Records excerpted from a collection
===

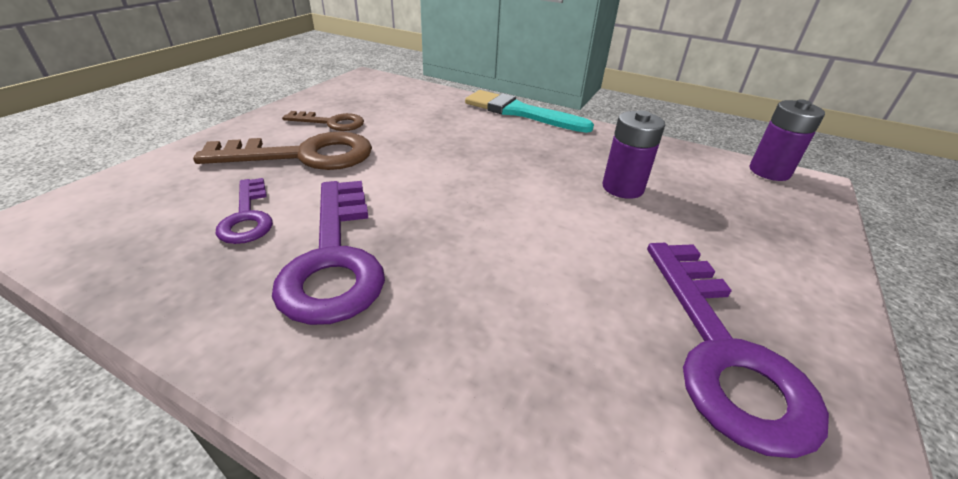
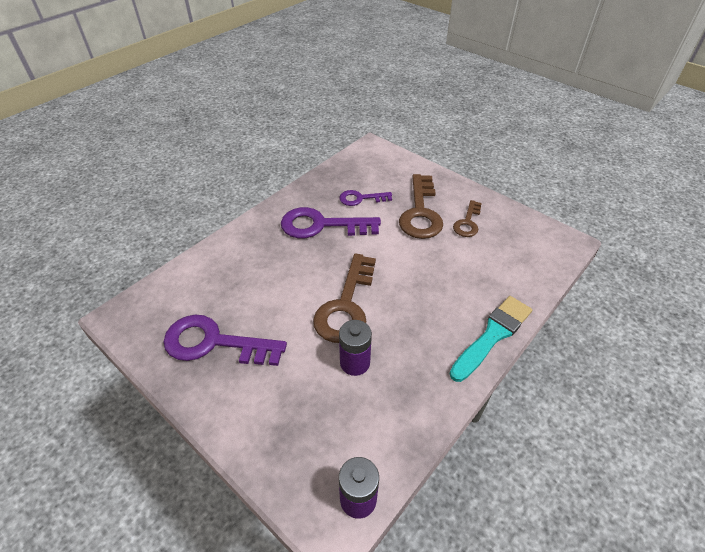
camera: 105 degrees right, 10 degrees up
(533, 204) = (346, 306): none -> brown key

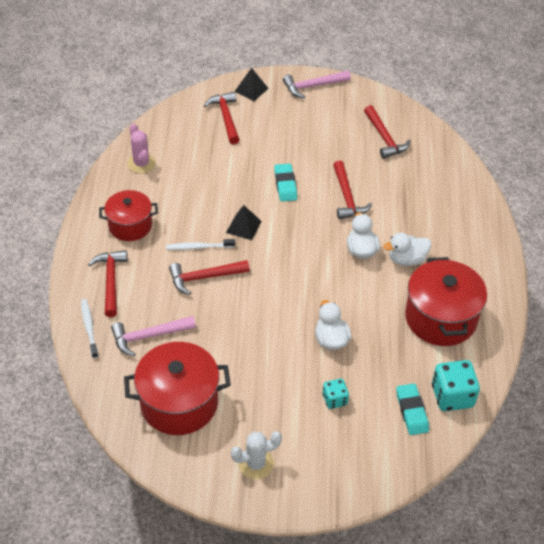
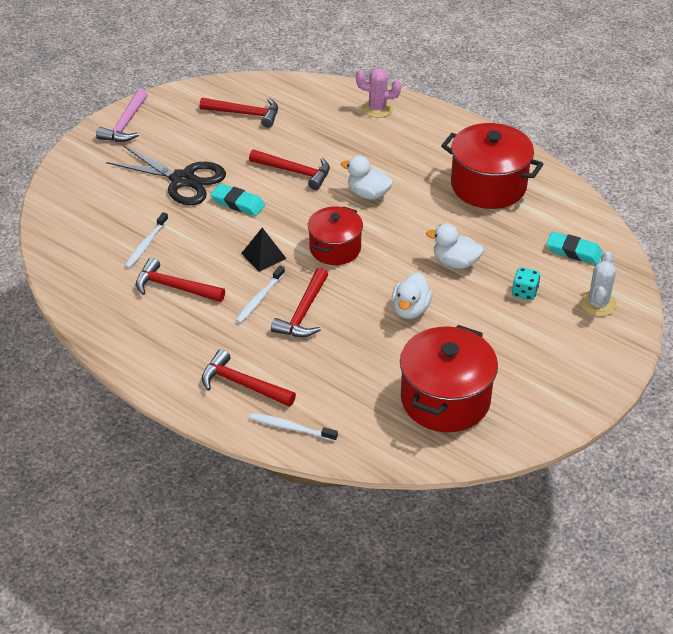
camera: 55 degrees left, 5 degrees down
(130, 225) = (179, 337): red pot -> red pot (335, 248)
(141, 163) = (98, 290): pink cactus -> pink cactus (377, 108)
(148, 336) = (343, 386): pink hammer -> none
(203, 162) = (146, 245): none -> white toothbrush
(226, 117) = (100, 201): red hammer -> red hammer (174, 287)
(251, 90) = (81, 166): black pyramid -> none
(256, 464) = (556, 376): white cactus -> white cactus (598, 304)
(283, 145) = (182, 180): none -> black scissors
(406, 259) = (405, 172): white duck -> white duck (410, 309)
(452, 396) = (576, 220): turquoise dice -> none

===

- Exercise goal
Leave out the pictures and print each record exactly as it stands.

- Solution for this task
camera: 105 degrees right, 10 degrees up
(533, 204) = (346, 306): none -> brown key

camera: 55 degrees left, 5 degrees down
(130, 225) = (179, 337): red pot -> red pot (335, 248)
(141, 163) = (98, 290): pink cactus -> pink cactus (377, 108)
(148, 336) = (343, 386): pink hammer -> none
(203, 162) = (146, 245): none -> white toothbrush
(226, 117) = (100, 201): red hammer -> red hammer (174, 287)
(251, 90) = (81, 166): black pyramid -> none
(256, 464) = (556, 376): white cactus -> white cactus (598, 304)
(283, 145) = (182, 180): none -> black scissors
(406, 259) = (405, 172): white duck -> white duck (410, 309)
(452, 396) = (576, 220): turquoise dice -> none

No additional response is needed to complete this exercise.